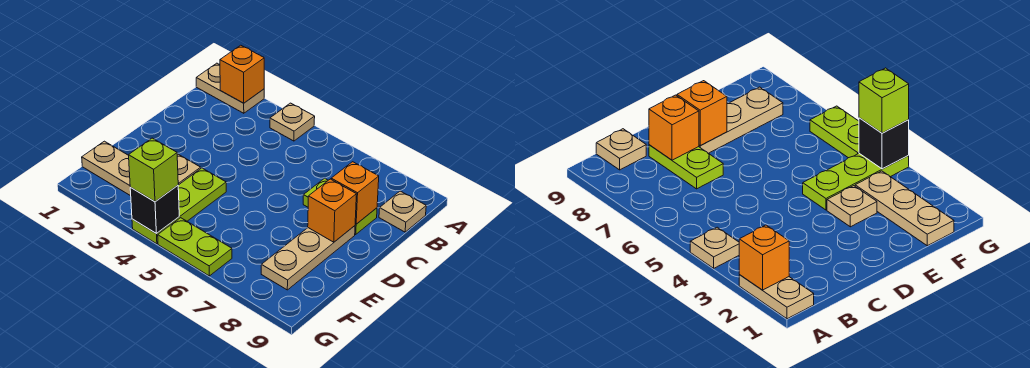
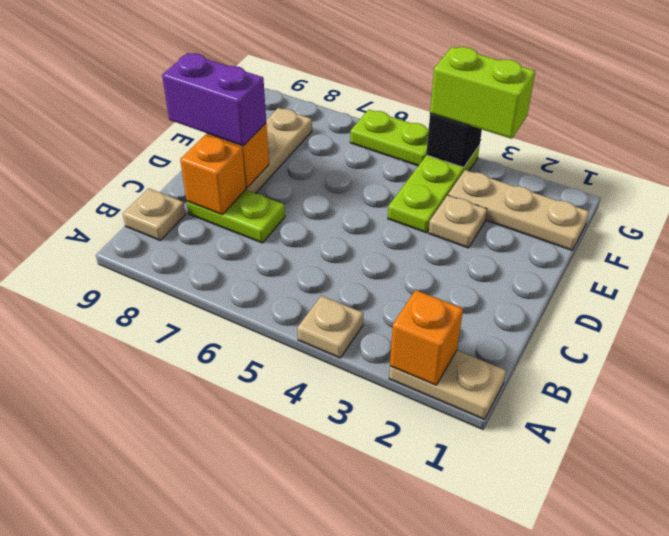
none -> purple brick D8:D9 level 3
lime brick G4 level 3 -> lime brick G3:G4 level 3

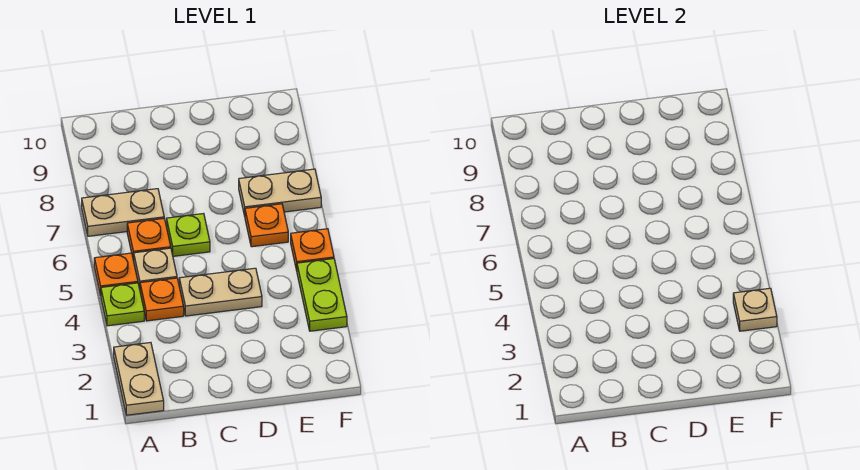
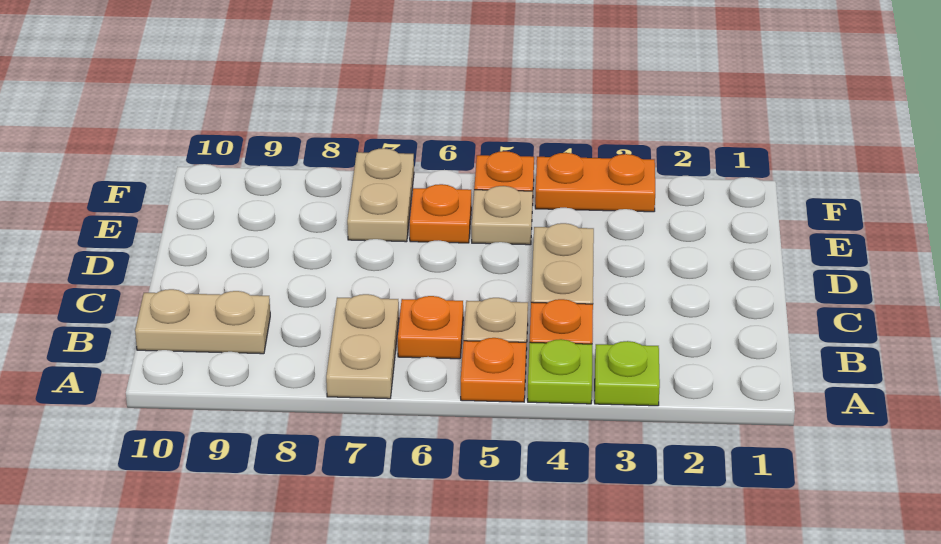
tan plate A1:A2 level 1 -> tan plate B9:B10 level 1
lime plate C6 level 1 -> lime plate A3 level 1
lime plate F3:F4 level 1 -> orange plate F3:F4 level 1
tan plate F3 level 2 -> tan plate E5 level 1

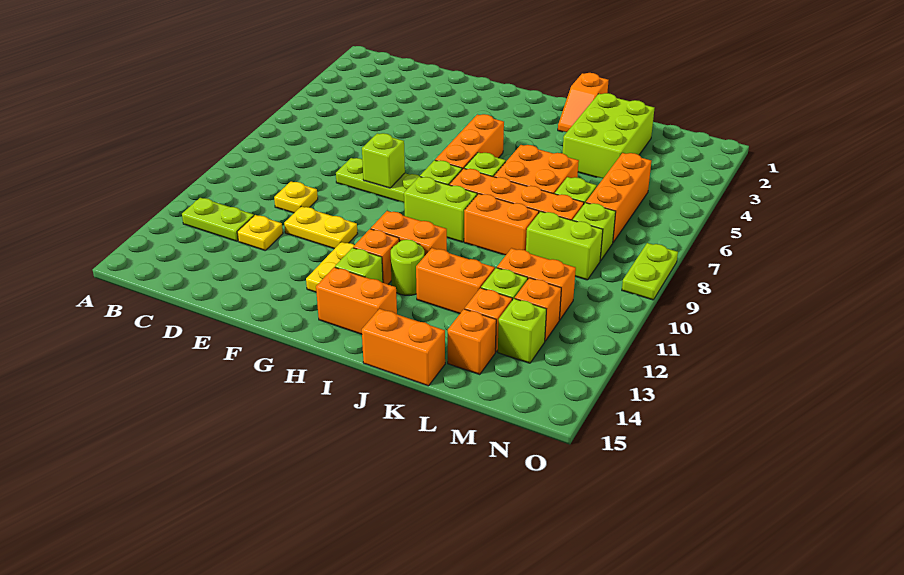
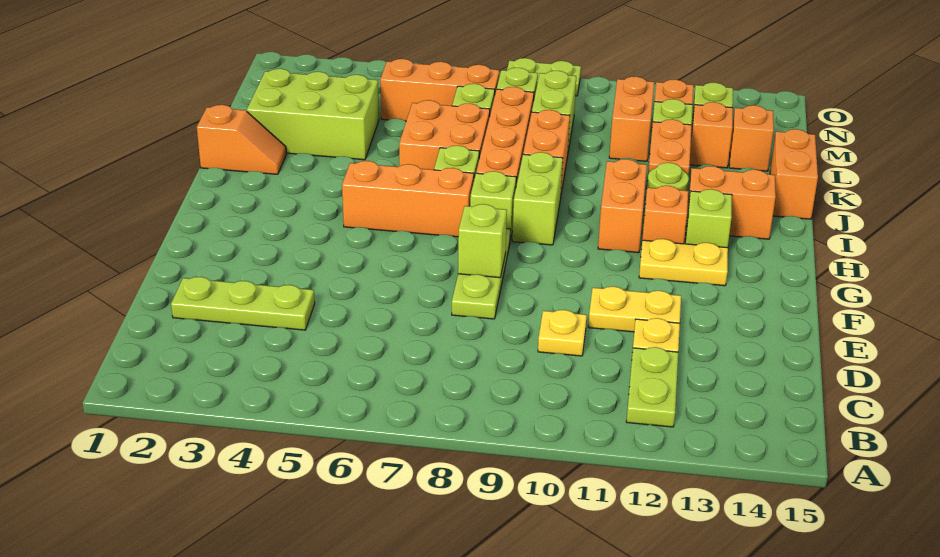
none -> lime plate D2:D4 level 1
yellow plate E11:F11 level 1 -> yellow plate E11:E12 level 1
orange brick H14:I14 level 1 -> orange brick I13:I14 level 1

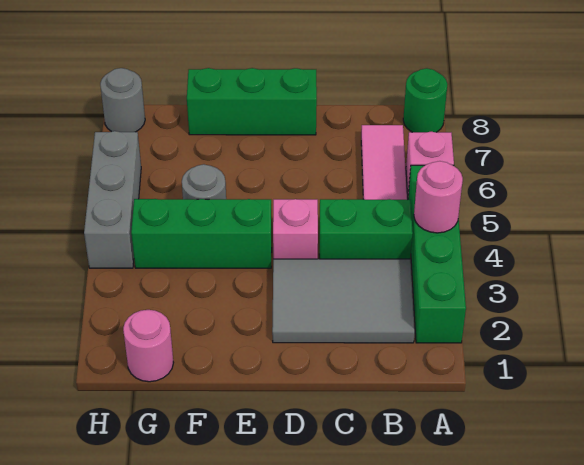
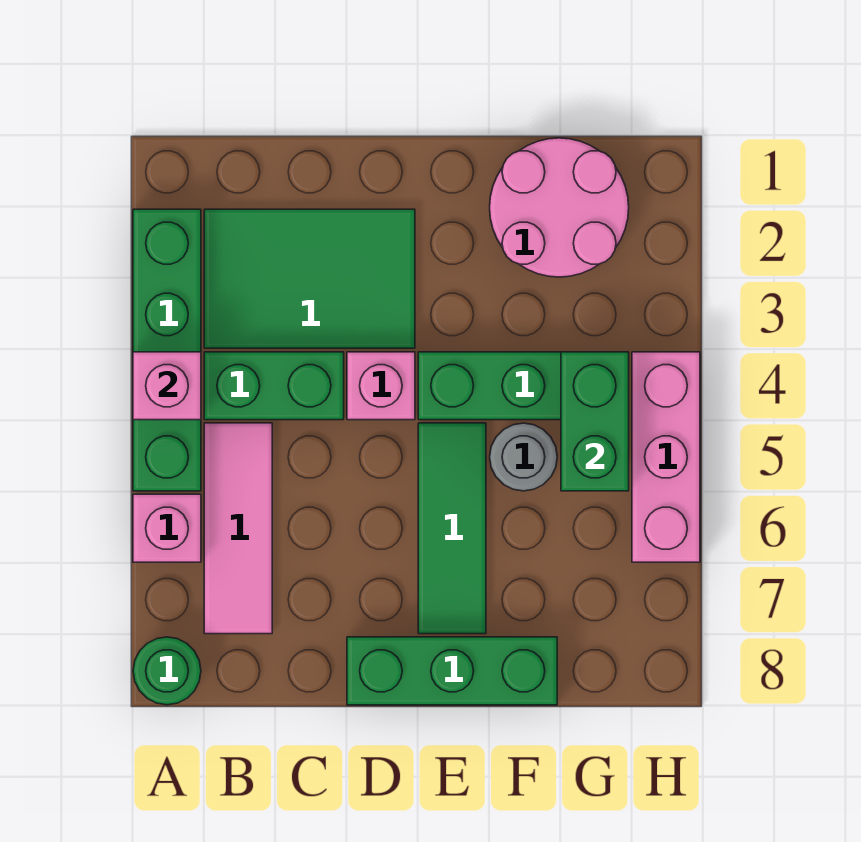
pink round brick A4 level 2 -> pink brick A4 level 2
grey tile B2:D3 level 1 -> green tile B2:D3 level 1
none -> green tile E5:E7 level 1
pink round brick G1 level 1 -> pink round brick F1:G2 level 1
none -> green brick G4:G5 level 2
grey brick H4:H6 level 1 -> pink brick H4:H6 level 1
grey round brick H8 level 1 -> none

+++

PROBLEM TO SOLVE = Give each record above back word for word, but carry over none of the pictures.

EXERCISE SOLUTION =
none -> purple brick D8:D9 level 3
lime brick G4 level 3 -> lime brick G3:G4 level 3

tan plate A1:A2 level 1 -> tan plate B9:B10 level 1
lime plate C6 level 1 -> lime plate A3 level 1
lime plate F3:F4 level 1 -> orange plate F3:F4 level 1
tan plate F3 level 2 -> tan plate E5 level 1

none -> lime plate D2:D4 level 1
yellow plate E11:F11 level 1 -> yellow plate E11:E12 level 1
orange brick H14:I14 level 1 -> orange brick I13:I14 level 1

pink round brick A4 level 2 -> pink brick A4 level 2
grey tile B2:D3 level 1 -> green tile B2:D3 level 1
none -> green tile E5:E7 level 1
pink round brick G1 level 1 -> pink round brick F1:G2 level 1
none -> green brick G4:G5 level 2
grey brick H4:H6 level 1 -> pink brick H4:H6 level 1
grey round brick H8 level 1 -> none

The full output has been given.